Task instructions: Among the entries, which lines carry the string "schwarz"? Copy every one.
--- Recorded data Enclosed Below ---
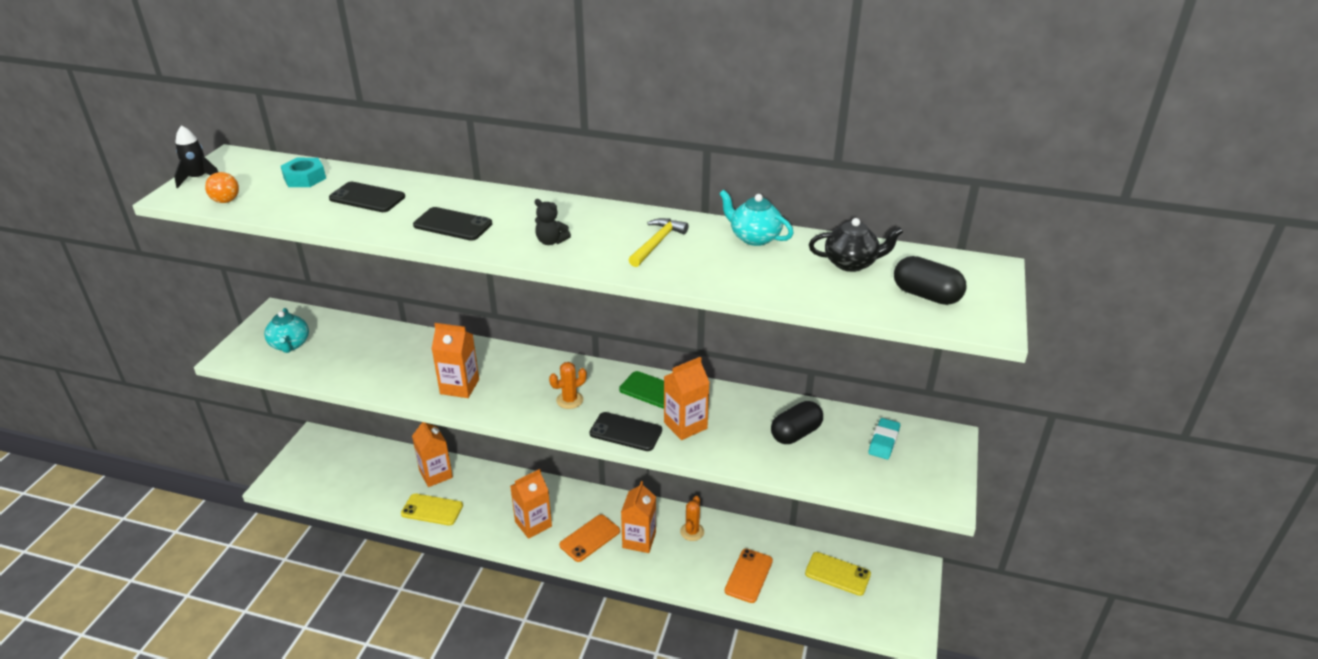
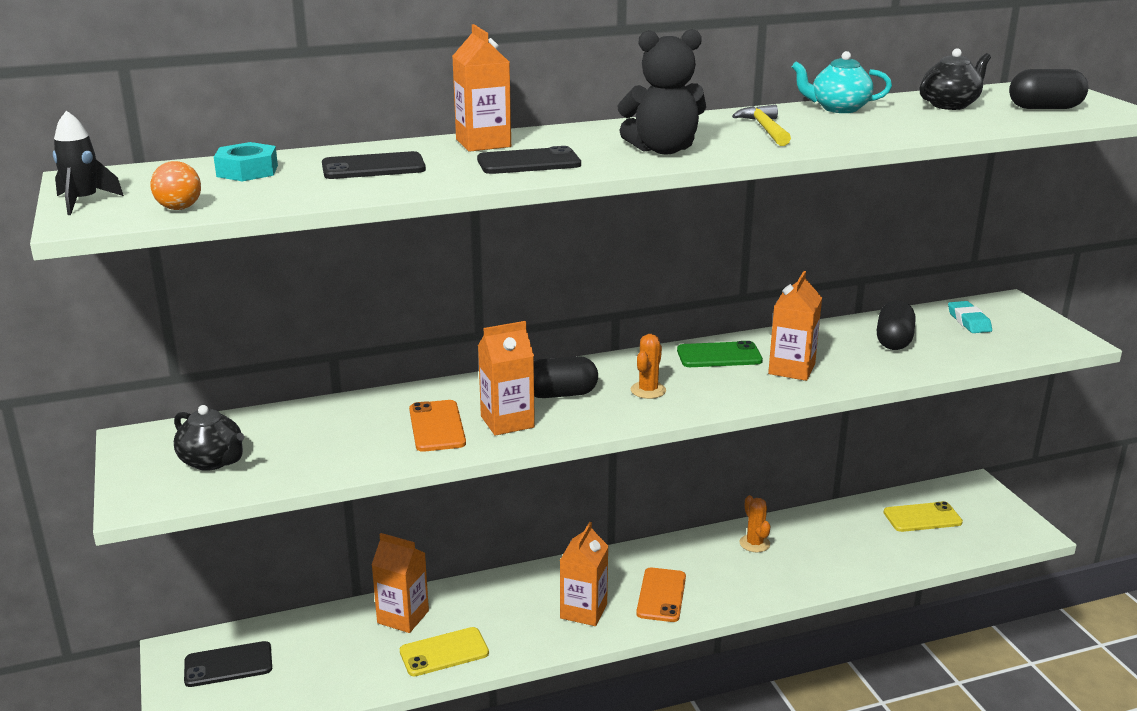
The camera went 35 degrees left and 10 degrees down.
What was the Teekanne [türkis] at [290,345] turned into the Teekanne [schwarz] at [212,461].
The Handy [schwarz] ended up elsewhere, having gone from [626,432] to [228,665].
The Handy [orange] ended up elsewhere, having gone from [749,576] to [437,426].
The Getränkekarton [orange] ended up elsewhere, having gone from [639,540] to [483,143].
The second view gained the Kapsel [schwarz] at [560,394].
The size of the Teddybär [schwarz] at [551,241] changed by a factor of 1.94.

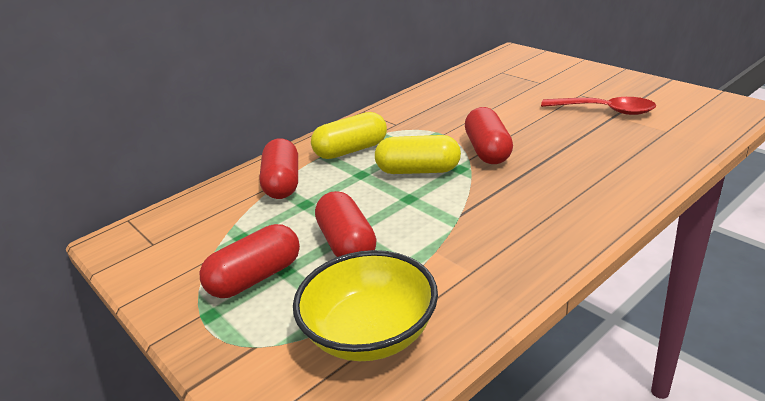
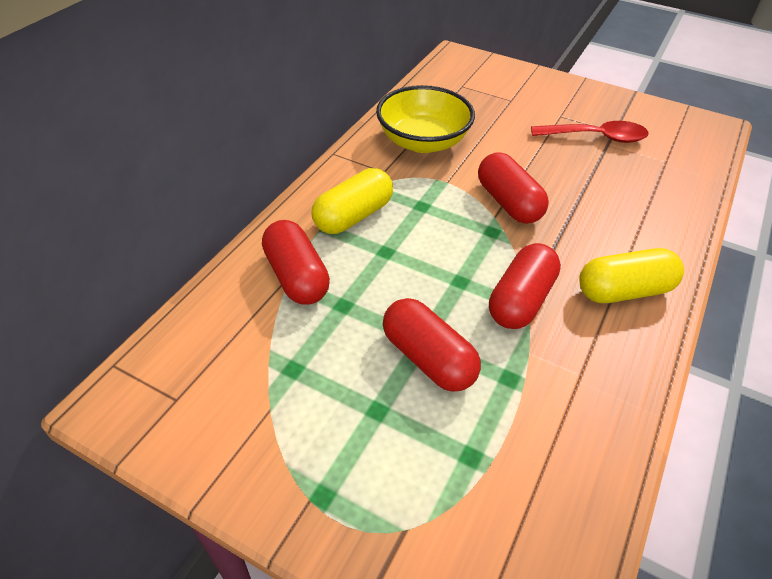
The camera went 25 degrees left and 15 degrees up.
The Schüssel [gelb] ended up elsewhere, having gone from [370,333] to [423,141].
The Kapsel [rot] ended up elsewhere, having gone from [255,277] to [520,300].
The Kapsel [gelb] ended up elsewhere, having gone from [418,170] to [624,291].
--- End of Enclosed Recorded data ---
Output for this exercise:
What was the Teekanne [türkis] at [290,345] turned into the Teekanne [schwarz] at [212,461].
The Handy [schwarz] ended up elsewhere, having gone from [626,432] to [228,665].
The second view gained the Kapsel [schwarz] at [560,394].
The size of the Teddybär [schwarz] at [551,241] changed by a factor of 1.94.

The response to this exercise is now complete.